[Records from a dataset]

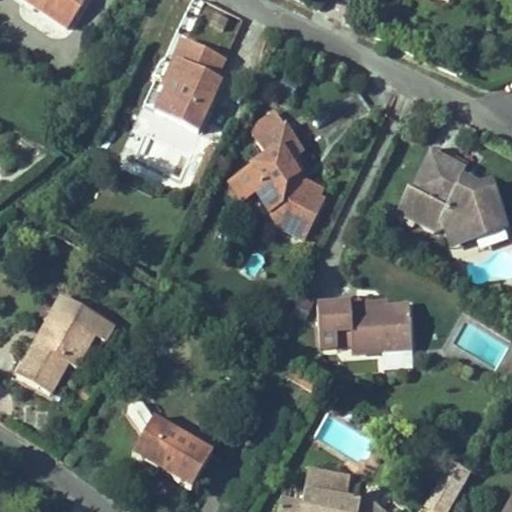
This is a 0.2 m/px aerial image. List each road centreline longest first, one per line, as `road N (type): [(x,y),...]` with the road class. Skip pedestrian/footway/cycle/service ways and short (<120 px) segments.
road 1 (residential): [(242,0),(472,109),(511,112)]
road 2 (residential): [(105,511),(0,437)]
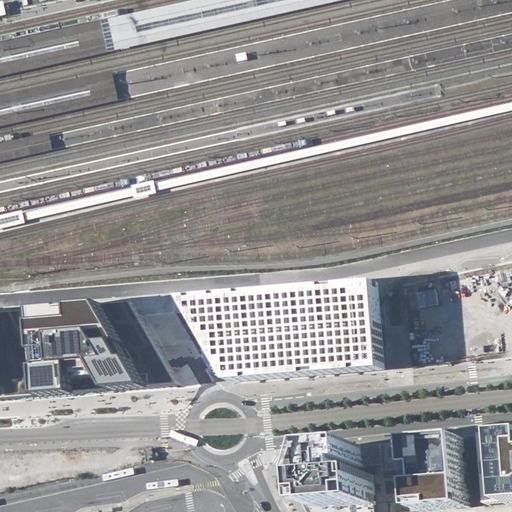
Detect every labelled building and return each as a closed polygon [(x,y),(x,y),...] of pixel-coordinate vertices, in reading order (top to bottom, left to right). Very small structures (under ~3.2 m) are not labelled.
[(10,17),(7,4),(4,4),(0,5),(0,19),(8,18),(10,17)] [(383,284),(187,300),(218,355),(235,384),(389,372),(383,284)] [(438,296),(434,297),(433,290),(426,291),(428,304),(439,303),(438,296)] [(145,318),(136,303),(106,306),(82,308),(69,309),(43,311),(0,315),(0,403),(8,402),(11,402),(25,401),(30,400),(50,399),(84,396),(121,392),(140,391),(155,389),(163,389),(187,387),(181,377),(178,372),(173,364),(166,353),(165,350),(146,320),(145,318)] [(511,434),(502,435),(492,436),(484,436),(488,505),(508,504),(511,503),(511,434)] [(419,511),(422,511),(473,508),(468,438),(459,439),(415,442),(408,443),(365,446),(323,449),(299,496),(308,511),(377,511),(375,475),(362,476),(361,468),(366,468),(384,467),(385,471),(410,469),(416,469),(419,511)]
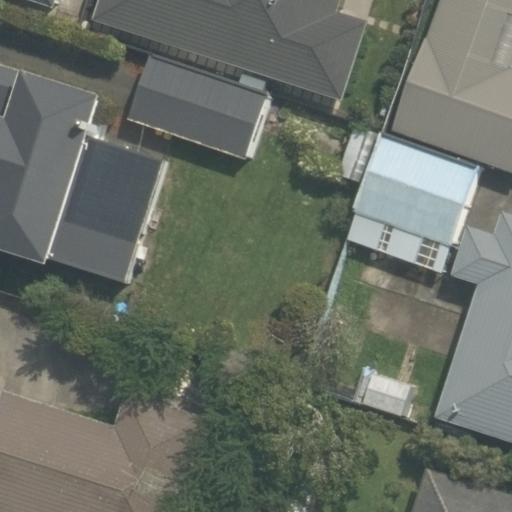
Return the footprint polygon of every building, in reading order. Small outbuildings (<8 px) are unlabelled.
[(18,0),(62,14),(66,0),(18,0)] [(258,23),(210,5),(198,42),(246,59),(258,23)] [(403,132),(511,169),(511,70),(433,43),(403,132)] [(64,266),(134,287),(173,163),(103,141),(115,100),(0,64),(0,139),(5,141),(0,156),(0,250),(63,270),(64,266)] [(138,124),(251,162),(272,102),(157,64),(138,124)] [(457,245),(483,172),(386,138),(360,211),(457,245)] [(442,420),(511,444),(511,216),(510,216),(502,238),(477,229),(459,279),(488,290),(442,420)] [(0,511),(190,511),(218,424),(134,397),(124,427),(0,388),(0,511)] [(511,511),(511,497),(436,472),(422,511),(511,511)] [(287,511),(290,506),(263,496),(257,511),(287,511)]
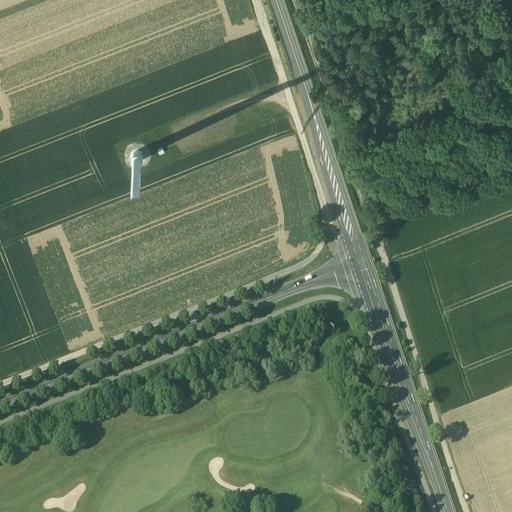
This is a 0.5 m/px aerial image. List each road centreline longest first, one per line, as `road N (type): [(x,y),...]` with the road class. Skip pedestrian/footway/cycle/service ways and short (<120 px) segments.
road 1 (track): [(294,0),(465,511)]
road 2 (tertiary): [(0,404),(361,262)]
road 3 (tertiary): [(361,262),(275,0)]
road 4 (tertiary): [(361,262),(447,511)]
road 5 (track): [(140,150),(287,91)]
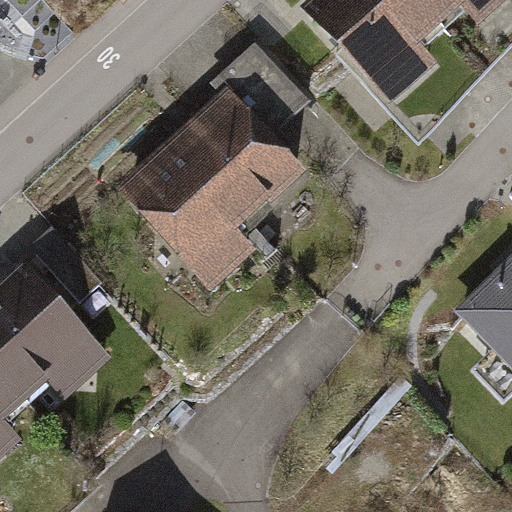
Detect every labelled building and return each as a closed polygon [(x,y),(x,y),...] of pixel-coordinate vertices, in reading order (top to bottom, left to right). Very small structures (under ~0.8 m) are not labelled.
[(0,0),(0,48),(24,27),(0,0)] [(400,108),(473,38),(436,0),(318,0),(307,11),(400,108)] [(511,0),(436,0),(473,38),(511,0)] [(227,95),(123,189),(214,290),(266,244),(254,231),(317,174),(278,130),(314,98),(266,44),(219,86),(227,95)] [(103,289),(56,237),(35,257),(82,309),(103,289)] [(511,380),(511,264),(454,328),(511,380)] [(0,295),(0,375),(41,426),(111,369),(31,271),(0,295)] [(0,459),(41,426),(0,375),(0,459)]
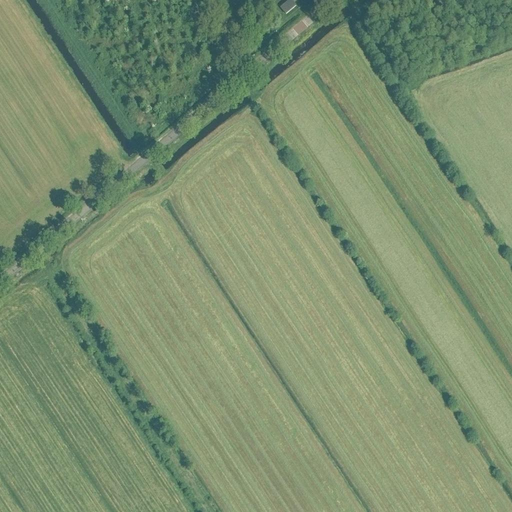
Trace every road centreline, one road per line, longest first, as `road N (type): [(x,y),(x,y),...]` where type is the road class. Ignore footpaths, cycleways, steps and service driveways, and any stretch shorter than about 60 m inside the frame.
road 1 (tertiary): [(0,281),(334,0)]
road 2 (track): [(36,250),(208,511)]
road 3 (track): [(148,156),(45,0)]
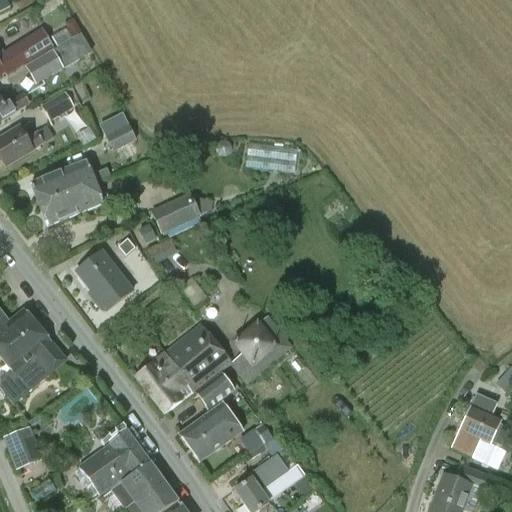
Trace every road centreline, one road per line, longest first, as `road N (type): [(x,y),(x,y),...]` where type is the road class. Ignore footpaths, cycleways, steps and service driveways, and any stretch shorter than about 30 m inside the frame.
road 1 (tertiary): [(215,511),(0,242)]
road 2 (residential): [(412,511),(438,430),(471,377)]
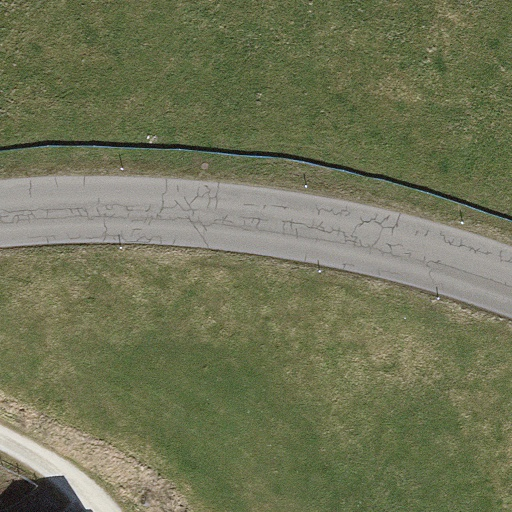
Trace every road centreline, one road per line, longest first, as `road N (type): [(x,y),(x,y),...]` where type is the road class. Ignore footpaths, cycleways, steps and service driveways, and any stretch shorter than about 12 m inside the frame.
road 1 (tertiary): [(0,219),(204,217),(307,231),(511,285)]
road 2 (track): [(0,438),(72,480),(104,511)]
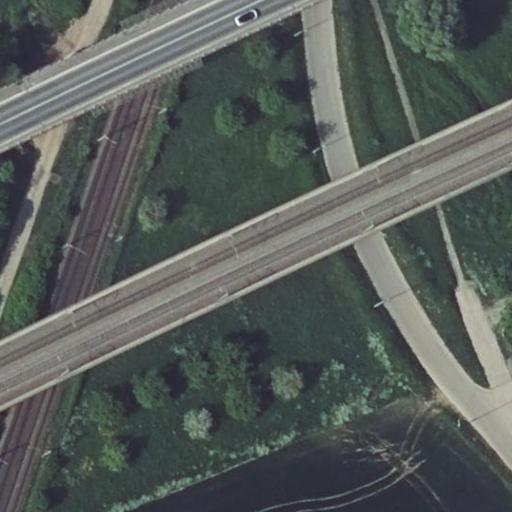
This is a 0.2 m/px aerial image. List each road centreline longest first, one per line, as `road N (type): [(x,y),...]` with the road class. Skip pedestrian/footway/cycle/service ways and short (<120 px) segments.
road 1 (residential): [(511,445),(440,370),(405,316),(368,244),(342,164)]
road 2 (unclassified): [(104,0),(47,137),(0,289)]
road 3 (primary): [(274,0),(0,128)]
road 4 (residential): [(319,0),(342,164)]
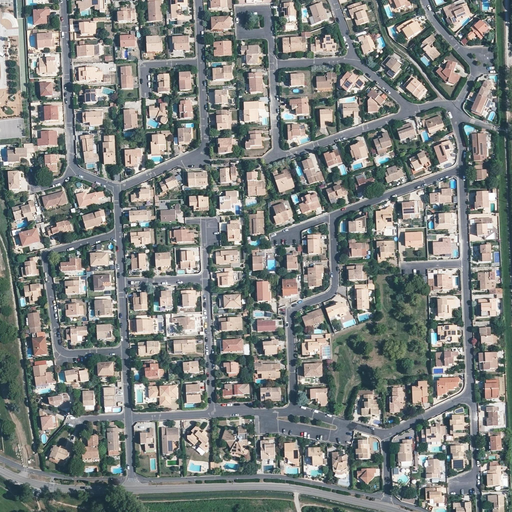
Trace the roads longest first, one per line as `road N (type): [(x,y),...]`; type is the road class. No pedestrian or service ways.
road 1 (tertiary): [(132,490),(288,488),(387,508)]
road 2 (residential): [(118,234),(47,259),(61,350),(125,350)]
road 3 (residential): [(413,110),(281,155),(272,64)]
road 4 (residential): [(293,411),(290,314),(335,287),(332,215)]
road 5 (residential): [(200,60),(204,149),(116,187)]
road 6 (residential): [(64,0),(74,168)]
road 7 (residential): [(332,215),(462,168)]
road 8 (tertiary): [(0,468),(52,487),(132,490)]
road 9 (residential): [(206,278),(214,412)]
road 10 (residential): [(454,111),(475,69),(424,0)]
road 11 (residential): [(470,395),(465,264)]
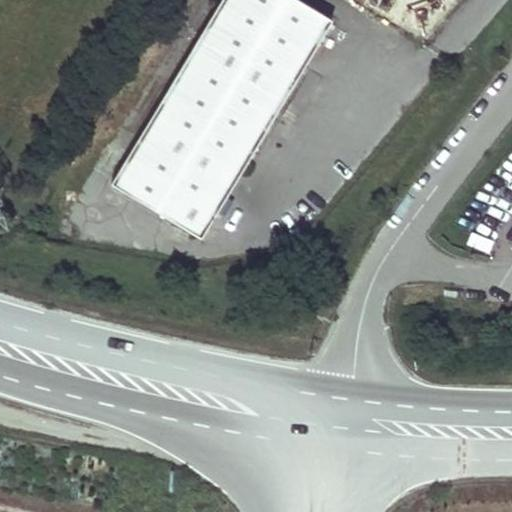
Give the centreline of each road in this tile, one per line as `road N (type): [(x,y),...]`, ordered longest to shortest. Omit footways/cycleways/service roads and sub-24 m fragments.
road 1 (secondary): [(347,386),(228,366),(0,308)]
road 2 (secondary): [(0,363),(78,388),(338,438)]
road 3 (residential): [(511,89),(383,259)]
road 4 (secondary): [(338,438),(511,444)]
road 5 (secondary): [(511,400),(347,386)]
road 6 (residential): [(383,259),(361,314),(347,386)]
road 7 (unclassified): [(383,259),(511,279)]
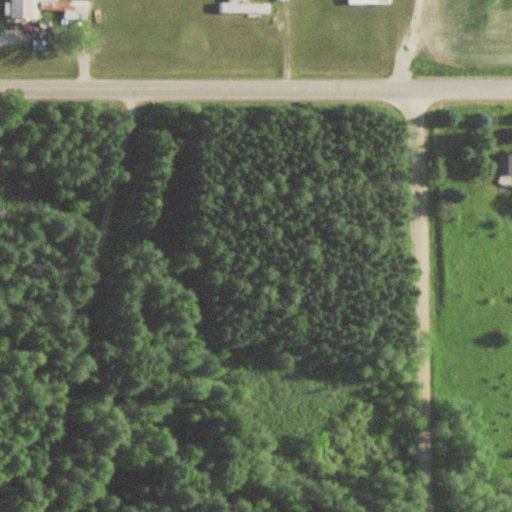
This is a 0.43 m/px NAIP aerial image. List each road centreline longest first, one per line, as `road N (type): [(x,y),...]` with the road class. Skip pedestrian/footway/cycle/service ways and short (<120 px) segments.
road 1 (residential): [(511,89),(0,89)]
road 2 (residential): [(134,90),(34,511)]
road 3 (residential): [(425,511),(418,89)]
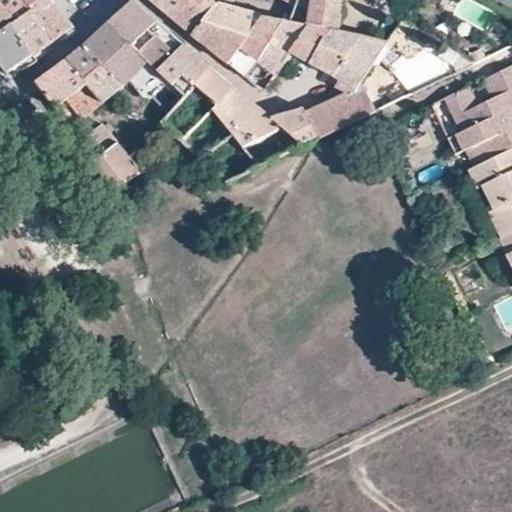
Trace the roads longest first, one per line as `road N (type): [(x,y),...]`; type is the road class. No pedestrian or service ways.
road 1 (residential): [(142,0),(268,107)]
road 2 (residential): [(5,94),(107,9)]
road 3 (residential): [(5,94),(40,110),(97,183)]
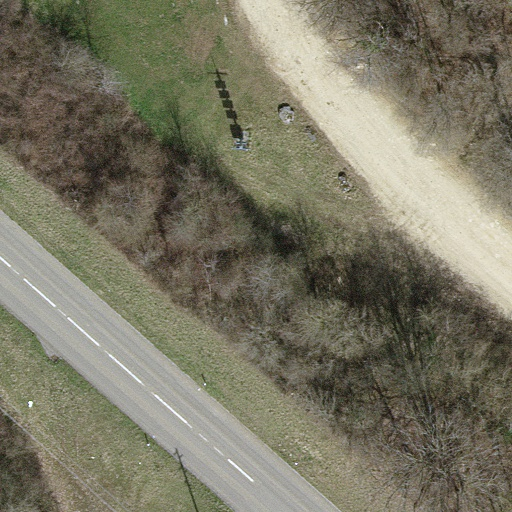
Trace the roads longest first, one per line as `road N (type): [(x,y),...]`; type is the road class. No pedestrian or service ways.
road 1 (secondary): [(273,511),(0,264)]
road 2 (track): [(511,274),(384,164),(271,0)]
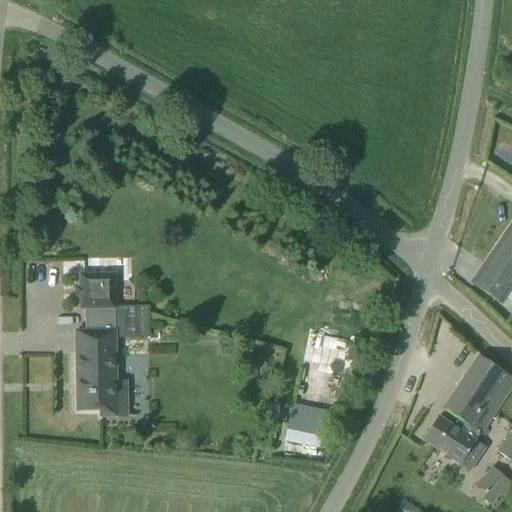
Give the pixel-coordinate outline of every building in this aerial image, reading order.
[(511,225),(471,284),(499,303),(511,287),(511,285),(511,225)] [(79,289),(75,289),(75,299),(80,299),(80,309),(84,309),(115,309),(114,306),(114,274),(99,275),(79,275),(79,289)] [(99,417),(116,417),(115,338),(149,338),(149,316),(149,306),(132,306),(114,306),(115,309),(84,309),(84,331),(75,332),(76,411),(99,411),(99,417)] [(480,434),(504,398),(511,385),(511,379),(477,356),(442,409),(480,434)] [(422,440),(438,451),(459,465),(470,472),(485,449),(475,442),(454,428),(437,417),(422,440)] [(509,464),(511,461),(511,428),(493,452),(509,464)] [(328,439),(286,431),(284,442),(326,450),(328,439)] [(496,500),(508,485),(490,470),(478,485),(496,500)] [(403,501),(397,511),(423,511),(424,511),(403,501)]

- INSTRUCTION -
Pull out every line in the listing above that contains the word "polygon", matching its case exactly.

- COMPLETE ANSWER -
Detect every labelled building and return each as a closed polygon [(x,y),(x,y),...] of pixel-coordinate vertices, in reading order (top to bottom, left to right). Very small structures (under ~3.2 m) are not labelled.
Return the footprint polygon of every building, in reading order. Small outbuildings (<8 px) are unlabelled.
Detect every labelled building and return each as a closed polygon [(x,y),(x,y),...] of pixel-coordinate vertices, in reading order (top to bottom, left to right). Very small structures (under ~0.8 m) are not labelled.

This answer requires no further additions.